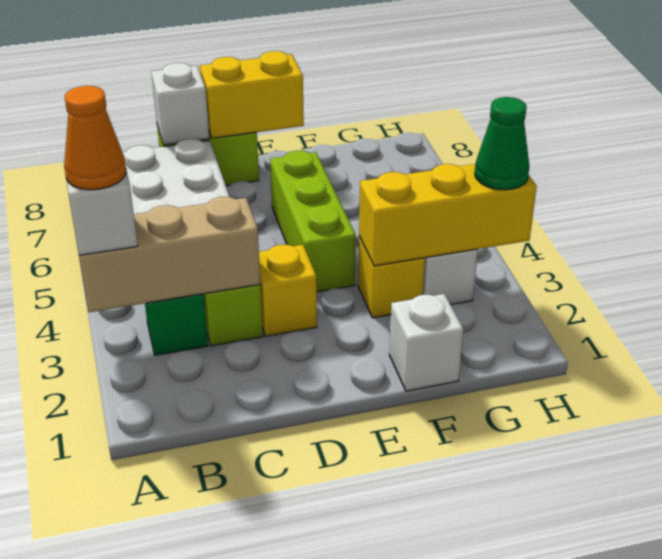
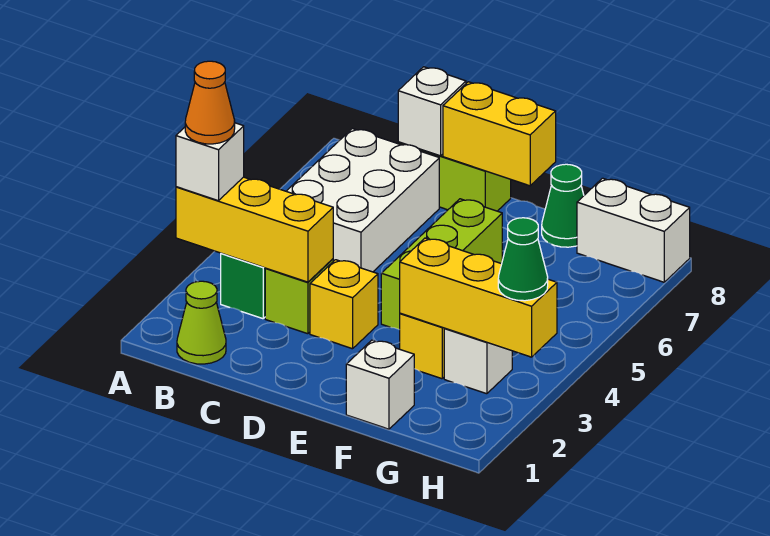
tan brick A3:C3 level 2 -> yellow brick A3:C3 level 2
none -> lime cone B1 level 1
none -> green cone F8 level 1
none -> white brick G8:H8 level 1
==*==
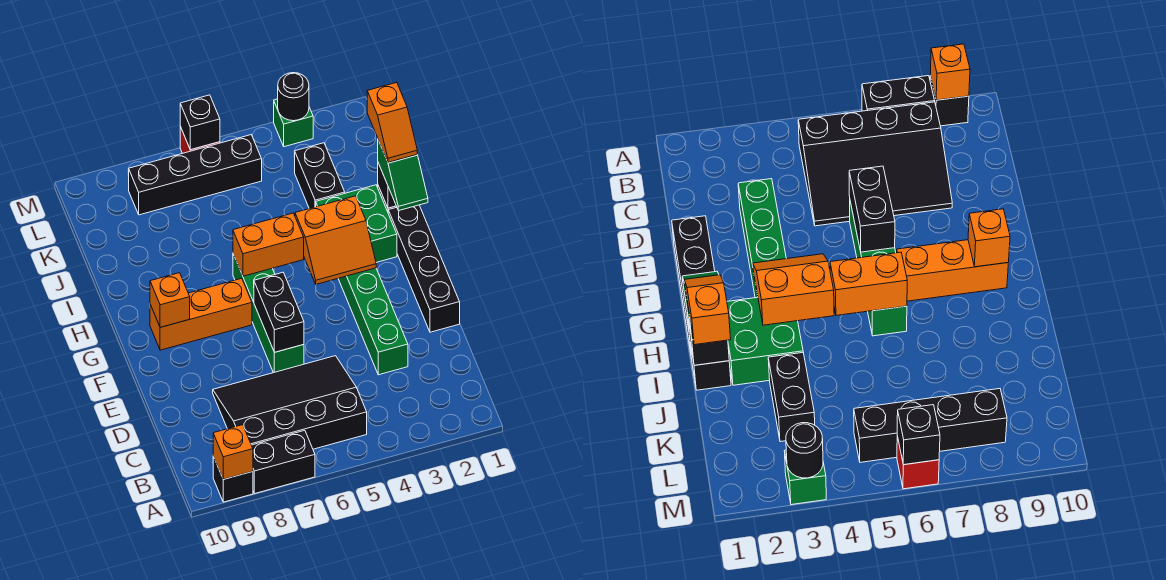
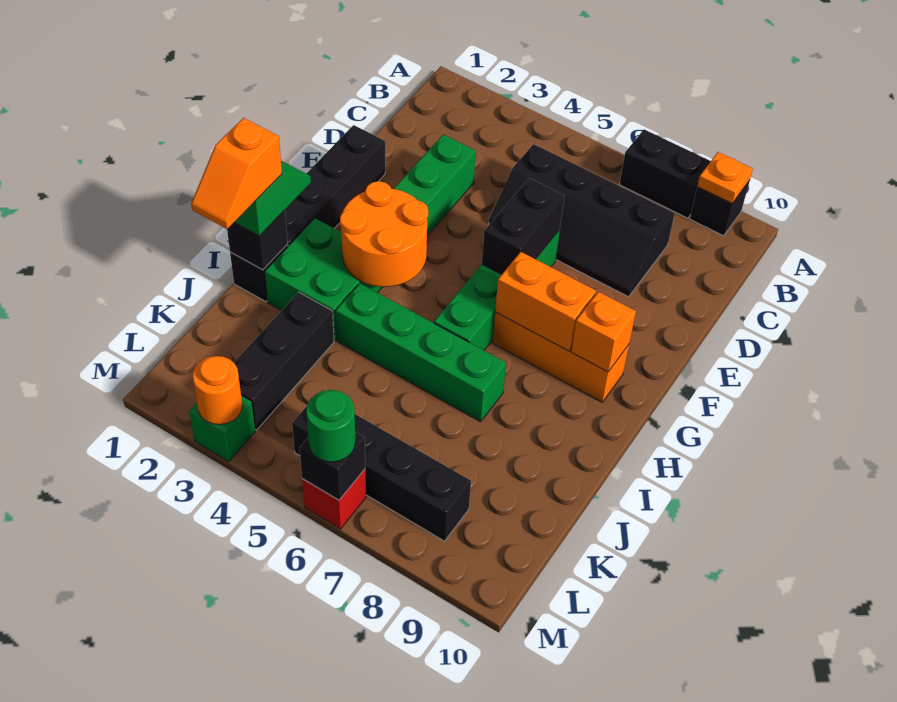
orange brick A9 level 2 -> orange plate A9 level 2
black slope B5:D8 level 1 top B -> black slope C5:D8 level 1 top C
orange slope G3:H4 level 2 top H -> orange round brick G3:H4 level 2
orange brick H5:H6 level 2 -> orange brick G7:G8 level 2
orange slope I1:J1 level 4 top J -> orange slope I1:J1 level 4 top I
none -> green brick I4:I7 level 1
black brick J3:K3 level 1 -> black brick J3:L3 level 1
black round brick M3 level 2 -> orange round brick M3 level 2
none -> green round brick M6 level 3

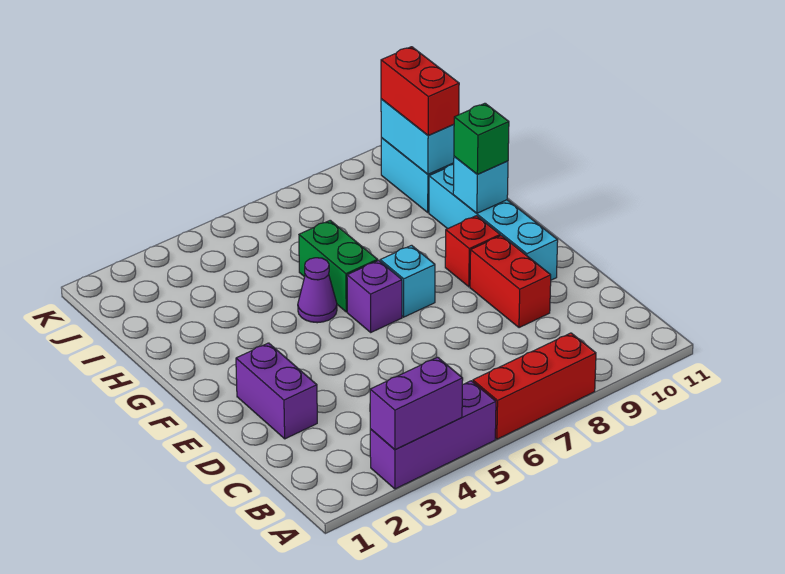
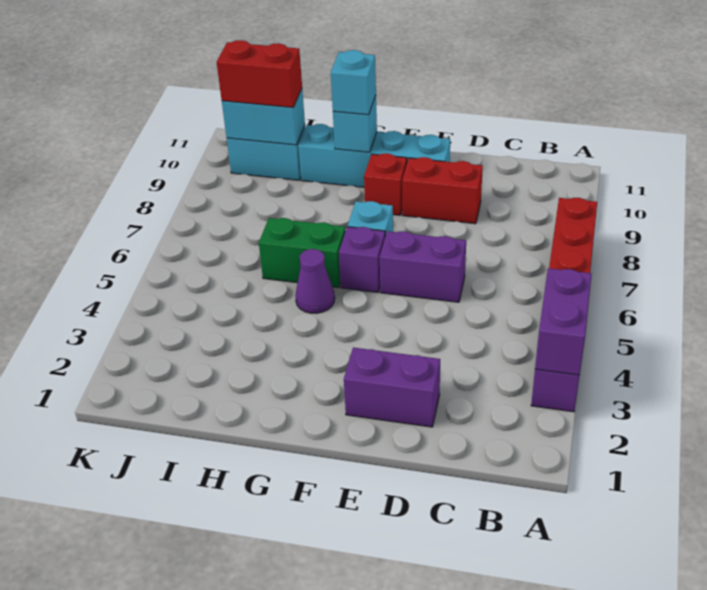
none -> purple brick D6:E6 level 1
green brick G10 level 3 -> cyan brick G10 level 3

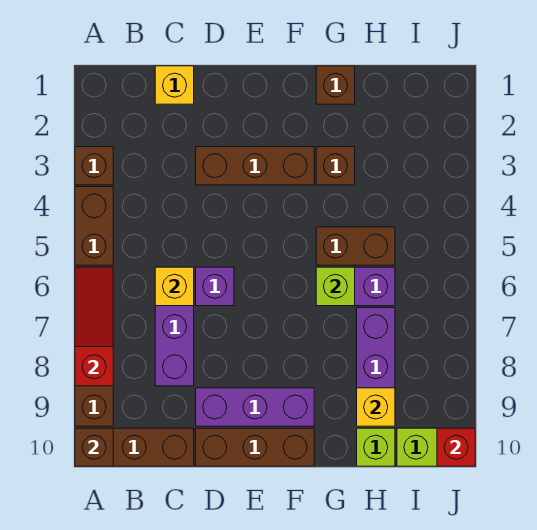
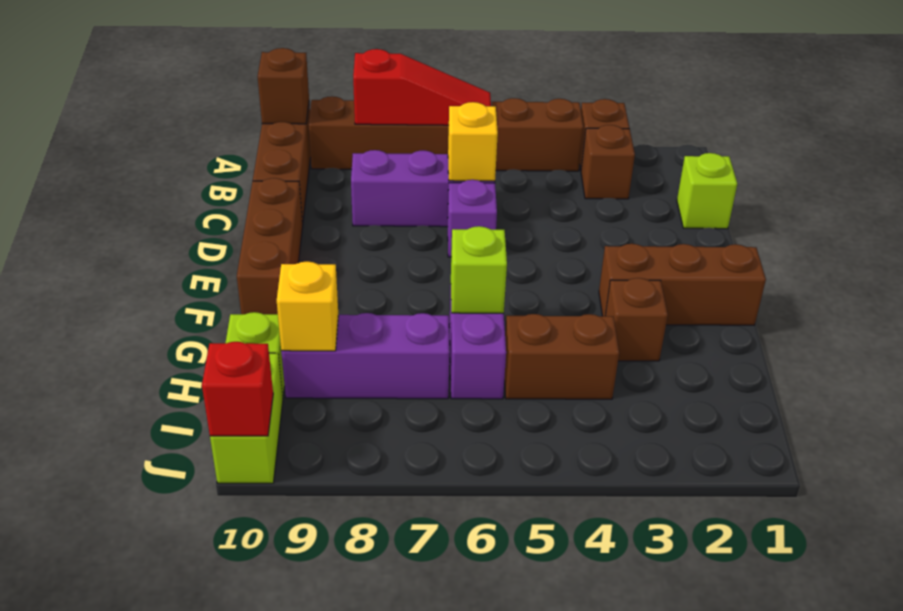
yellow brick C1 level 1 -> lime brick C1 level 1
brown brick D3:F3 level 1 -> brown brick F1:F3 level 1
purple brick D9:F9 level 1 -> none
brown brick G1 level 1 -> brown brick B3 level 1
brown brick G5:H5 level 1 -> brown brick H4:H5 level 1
==*==
**Work required**
What is needed is an exact copy of only the lines above from the one with "orange slope I1:J1 level 4 top J" to the one with "yellow brick C1", both kept, with every picture left out.

**The completed task**
orange slope I1:J1 level 4 top J -> orange slope I1:J1 level 4 top I
none -> green brick I4:I7 level 1
black brick J3:K3 level 1 -> black brick J3:L3 level 1
black round brick M3 level 2 -> orange round brick M3 level 2
none -> green round brick M6 level 3

none -> purple brick D6:E6 level 1
green brick G10 level 3 -> cyan brick G10 level 3

yellow brick C1 level 1 -> lime brick C1 level 1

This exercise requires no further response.